■ Assignment: Once you find the line with "grey boat: 4 -> 8" in the entries below, return exactly every line from it through the line with "white marker: 2 -> 3".

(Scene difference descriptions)
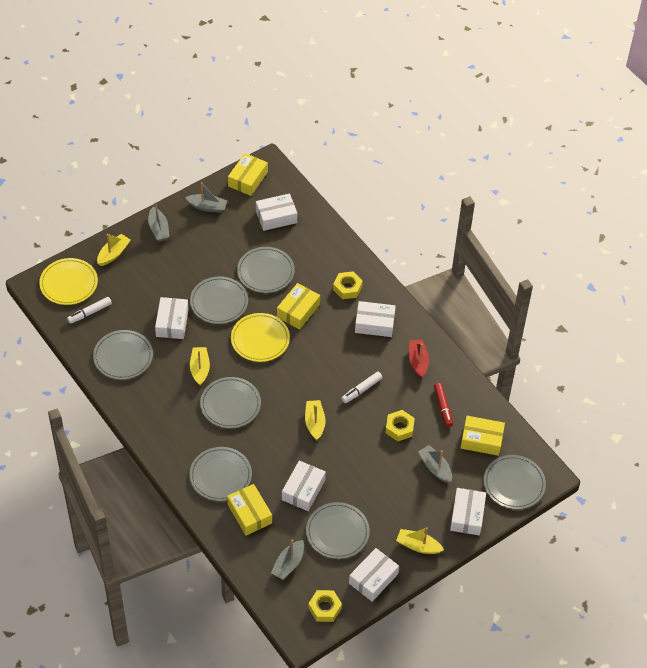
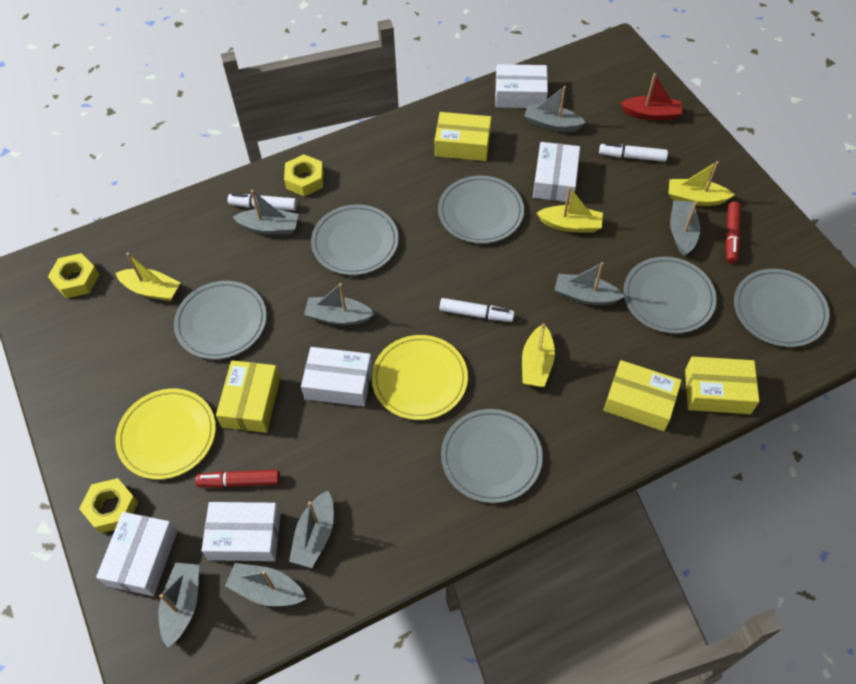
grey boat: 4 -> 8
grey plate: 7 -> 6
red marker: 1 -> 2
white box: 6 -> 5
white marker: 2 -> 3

---

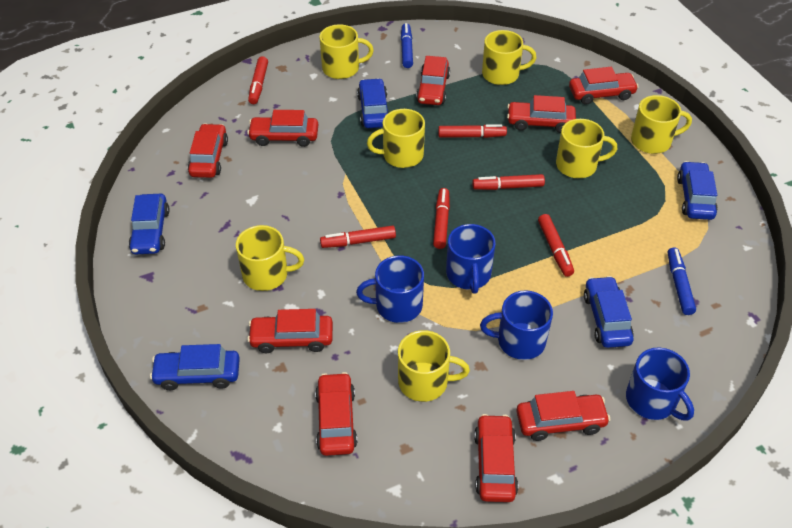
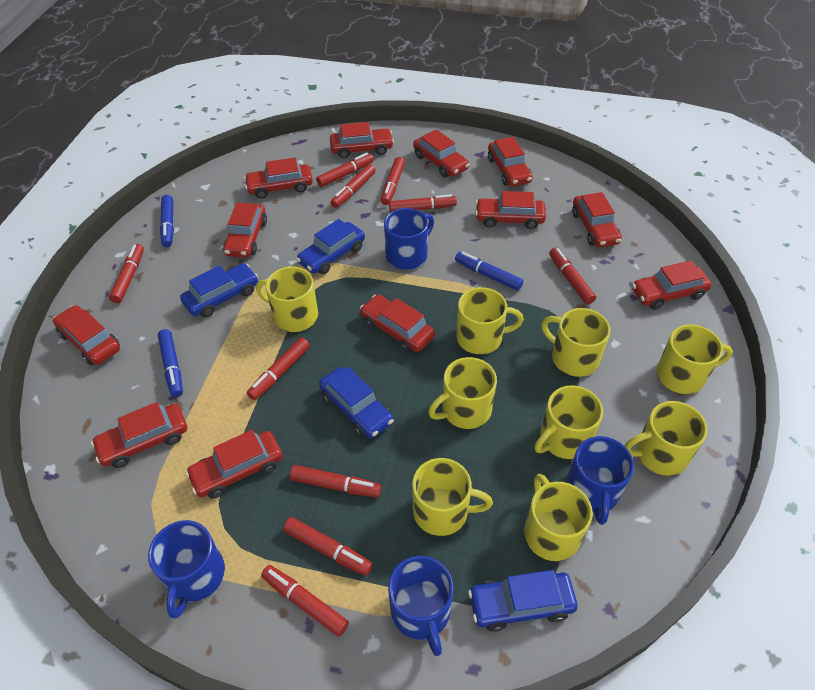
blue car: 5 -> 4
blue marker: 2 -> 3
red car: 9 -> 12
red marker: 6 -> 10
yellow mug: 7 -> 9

■ Answer area:
grey boat: 4 -> 8
grey plate: 7 -> 6
red marker: 1 -> 2
white box: 6 -> 5
white marker: 2 -> 3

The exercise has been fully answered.